ACTIVITY
Go through the following data and transcribe exactly the stretch of lines from the one holding "C8: 680uF (COM, VBUS) -> 1.5uF (COM, VBUS)" to the one holding "R3: none -> 30k (5V, SDA)", both included.

Before-and-after change records

*** Block opens ***

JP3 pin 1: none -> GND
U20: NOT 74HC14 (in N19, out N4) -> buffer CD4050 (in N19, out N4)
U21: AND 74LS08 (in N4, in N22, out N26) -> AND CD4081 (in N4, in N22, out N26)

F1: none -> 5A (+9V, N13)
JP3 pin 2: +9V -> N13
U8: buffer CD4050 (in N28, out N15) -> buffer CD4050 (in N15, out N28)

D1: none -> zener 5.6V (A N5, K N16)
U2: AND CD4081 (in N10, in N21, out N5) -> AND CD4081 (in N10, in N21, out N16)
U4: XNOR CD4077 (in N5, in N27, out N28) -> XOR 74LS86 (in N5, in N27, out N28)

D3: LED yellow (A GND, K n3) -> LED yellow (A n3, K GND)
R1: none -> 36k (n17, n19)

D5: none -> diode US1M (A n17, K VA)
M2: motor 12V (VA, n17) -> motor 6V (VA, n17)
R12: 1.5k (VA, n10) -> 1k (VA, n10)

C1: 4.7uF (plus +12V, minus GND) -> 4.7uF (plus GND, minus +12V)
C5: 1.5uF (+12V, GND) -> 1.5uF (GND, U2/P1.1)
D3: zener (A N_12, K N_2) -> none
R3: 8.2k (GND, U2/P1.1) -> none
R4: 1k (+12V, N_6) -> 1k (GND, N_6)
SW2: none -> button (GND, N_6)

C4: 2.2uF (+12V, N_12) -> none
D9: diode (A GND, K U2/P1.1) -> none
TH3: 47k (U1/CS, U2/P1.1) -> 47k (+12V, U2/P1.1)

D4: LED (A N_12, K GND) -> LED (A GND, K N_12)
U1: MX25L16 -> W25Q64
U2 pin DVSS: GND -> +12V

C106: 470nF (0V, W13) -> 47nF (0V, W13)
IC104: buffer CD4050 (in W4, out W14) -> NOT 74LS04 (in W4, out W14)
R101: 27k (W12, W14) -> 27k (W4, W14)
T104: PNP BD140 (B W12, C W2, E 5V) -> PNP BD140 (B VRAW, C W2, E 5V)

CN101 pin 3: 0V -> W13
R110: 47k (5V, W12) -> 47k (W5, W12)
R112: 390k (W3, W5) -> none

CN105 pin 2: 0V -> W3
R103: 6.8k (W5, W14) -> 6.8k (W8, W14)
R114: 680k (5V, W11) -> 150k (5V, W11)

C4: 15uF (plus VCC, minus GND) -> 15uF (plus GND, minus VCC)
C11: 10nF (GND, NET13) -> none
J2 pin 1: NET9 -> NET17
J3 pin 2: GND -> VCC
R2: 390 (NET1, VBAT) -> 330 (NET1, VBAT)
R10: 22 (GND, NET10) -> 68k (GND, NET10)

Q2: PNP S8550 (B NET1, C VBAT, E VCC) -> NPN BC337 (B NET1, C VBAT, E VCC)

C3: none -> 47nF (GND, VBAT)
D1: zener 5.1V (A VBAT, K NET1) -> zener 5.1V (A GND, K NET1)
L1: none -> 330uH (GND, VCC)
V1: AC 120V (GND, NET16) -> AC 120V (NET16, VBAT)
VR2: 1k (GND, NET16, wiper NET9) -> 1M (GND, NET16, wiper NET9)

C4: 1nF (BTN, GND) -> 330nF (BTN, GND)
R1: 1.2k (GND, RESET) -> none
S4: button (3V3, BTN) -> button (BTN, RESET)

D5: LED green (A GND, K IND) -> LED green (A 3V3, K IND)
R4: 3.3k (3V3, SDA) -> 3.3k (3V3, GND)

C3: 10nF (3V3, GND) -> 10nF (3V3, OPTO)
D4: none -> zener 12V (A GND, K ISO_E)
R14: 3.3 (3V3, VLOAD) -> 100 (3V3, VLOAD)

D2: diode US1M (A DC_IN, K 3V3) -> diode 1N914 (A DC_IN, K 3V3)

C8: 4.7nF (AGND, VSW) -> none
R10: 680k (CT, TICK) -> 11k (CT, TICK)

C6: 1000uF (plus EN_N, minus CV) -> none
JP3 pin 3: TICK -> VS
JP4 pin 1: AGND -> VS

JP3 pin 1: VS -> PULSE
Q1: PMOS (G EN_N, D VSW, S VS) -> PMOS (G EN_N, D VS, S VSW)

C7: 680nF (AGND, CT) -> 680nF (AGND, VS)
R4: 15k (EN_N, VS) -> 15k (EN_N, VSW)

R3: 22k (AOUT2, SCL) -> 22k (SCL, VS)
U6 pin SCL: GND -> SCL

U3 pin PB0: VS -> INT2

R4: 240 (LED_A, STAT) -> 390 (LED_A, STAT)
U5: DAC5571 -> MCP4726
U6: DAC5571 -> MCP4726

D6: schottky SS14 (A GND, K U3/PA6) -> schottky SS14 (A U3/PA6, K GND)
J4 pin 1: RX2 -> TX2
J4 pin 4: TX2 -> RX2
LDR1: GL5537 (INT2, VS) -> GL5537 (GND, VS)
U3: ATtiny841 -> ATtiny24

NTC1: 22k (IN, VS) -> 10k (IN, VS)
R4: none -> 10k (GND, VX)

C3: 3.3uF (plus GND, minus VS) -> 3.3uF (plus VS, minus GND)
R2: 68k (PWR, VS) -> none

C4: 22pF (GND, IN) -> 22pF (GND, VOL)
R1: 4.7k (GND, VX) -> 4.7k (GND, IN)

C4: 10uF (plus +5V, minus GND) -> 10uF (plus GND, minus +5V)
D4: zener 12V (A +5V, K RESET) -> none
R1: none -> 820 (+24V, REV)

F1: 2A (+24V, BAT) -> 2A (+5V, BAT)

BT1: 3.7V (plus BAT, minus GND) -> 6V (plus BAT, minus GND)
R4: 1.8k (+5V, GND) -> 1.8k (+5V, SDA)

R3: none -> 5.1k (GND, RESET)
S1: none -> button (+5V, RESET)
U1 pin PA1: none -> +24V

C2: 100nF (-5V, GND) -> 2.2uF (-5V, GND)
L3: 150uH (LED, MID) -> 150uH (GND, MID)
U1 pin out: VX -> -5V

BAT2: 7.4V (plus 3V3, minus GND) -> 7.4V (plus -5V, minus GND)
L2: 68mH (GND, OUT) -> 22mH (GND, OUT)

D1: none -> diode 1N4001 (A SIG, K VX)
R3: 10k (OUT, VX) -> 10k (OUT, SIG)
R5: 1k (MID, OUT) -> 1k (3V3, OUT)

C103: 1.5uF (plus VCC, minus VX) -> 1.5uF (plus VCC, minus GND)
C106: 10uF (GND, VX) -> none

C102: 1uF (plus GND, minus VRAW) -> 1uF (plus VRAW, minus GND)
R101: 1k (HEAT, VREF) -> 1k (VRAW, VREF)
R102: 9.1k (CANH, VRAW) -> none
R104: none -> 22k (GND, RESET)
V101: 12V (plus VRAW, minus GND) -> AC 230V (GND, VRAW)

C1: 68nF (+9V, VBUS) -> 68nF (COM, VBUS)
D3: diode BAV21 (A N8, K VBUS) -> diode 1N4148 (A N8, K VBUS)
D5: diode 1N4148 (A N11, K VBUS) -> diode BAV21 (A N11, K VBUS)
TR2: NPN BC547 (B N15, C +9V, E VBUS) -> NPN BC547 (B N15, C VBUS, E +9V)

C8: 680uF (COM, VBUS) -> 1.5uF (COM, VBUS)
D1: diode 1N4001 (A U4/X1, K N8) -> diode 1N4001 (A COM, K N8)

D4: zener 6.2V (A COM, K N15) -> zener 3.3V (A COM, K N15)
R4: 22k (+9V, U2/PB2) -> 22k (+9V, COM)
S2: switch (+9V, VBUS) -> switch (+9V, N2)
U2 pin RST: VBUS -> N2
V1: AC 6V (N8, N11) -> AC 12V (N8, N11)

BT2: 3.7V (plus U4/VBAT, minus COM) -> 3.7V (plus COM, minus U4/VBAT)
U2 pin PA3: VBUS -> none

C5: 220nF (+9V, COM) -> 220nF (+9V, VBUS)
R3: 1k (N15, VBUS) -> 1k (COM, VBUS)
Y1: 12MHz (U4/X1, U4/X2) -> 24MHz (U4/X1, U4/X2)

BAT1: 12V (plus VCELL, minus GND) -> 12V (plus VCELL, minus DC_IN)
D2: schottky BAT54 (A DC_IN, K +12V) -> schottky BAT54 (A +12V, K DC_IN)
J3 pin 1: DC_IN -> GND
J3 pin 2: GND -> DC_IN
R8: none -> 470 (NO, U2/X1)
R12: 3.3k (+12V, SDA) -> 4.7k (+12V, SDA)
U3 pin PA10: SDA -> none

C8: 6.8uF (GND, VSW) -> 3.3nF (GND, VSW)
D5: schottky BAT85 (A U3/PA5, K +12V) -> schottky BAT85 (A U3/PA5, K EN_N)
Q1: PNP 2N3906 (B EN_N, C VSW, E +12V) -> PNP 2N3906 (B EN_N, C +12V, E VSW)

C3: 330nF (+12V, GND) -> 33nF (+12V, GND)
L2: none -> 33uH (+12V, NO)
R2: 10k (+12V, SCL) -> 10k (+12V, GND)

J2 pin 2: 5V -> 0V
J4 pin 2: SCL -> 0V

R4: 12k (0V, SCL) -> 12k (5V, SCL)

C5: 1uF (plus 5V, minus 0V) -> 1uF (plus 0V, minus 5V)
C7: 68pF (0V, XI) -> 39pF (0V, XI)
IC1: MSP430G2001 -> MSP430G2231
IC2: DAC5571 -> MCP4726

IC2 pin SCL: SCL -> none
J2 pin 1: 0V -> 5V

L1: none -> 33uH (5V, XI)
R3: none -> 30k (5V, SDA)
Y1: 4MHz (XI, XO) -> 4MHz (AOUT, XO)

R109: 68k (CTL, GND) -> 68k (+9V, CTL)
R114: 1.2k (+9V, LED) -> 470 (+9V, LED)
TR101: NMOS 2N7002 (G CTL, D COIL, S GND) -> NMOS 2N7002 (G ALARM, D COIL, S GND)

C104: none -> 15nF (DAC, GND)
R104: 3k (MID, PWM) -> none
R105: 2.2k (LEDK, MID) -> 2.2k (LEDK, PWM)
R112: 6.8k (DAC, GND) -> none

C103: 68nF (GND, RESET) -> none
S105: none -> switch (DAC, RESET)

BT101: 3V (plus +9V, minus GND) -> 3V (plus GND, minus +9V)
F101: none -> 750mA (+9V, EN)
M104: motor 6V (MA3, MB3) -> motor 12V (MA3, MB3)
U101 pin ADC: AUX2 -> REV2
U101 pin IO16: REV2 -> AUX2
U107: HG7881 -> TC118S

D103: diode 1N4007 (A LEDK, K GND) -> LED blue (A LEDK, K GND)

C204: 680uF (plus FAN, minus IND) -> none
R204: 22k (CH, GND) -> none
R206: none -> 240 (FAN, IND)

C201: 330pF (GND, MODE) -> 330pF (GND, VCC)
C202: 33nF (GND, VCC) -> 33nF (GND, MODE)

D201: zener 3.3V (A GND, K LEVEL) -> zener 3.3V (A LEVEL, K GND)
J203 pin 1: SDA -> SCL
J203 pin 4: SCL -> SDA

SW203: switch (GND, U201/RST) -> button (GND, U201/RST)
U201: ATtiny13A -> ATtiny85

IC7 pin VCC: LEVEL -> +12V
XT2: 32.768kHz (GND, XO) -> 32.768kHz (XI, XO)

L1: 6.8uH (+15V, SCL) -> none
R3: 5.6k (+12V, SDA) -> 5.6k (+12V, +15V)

*** Block closes ***

OUTPUT FOR THIS TASK
C8: 680uF (COM, VBUS) -> 1.5uF (COM, VBUS)
D1: diode 1N4001 (A U4/X1, K N8) -> diode 1N4001 (A COM, K N8)

D4: zener 6.2V (A COM, K N15) -> zener 3.3V (A COM, K N15)
R4: 22k (+9V, U2/PB2) -> 22k (+9V, COM)
S2: switch (+9V, VBUS) -> switch (+9V, N2)
U2 pin RST: VBUS -> N2
V1: AC 6V (N8, N11) -> AC 12V (N8, N11)

BT2: 3.7V (plus U4/VBAT, minus COM) -> 3.7V (plus COM, minus U4/VBAT)
U2 pin PA3: VBUS -> none

C5: 220nF (+9V, COM) -> 220nF (+9V, VBUS)
R3: 1k (N15, VBUS) -> 1k (COM, VBUS)
Y1: 12MHz (U4/X1, U4/X2) -> 24MHz (U4/X1, U4/X2)

BAT1: 12V (plus VCELL, minus GND) -> 12V (plus VCELL, minus DC_IN)
D2: schottky BAT54 (A DC_IN, K +12V) -> schottky BAT54 (A +12V, K DC_IN)
J3 pin 1: DC_IN -> GND
J3 pin 2: GND -> DC_IN
R8: none -> 470 (NO, U2/X1)
R12: 3.3k (+12V, SDA) -> 4.7k (+12V, SDA)
U3 pin PA10: SDA -> none

C8: 6.8uF (GND, VSW) -> 3.3nF (GND, VSW)
D5: schottky BAT85 (A U3/PA5, K +12V) -> schottky BAT85 (A U3/PA5, K EN_N)
Q1: PNP 2N3906 (B EN_N, C VSW, E +12V) -> PNP 2N3906 (B EN_N, C +12V, E VSW)

C3: 330nF (+12V, GND) -> 33nF (+12V, GND)
L2: none -> 33uH (+12V, NO)
R2: 10k (+12V, SCL) -> 10k (+12V, GND)

J2 pin 2: 5V -> 0V
J4 pin 2: SCL -> 0V

R4: 12k (0V, SCL) -> 12k (5V, SCL)

C5: 1uF (plus 5V, minus 0V) -> 1uF (plus 0V, minus 5V)
C7: 68pF (0V, XI) -> 39pF (0V, XI)
IC1: MSP430G2001 -> MSP430G2231
IC2: DAC5571 -> MCP4726

IC2 pin SCL: SCL -> none
J2 pin 1: 0V -> 5V

L1: none -> 33uH (5V, XI)
R3: none -> 30k (5V, SDA)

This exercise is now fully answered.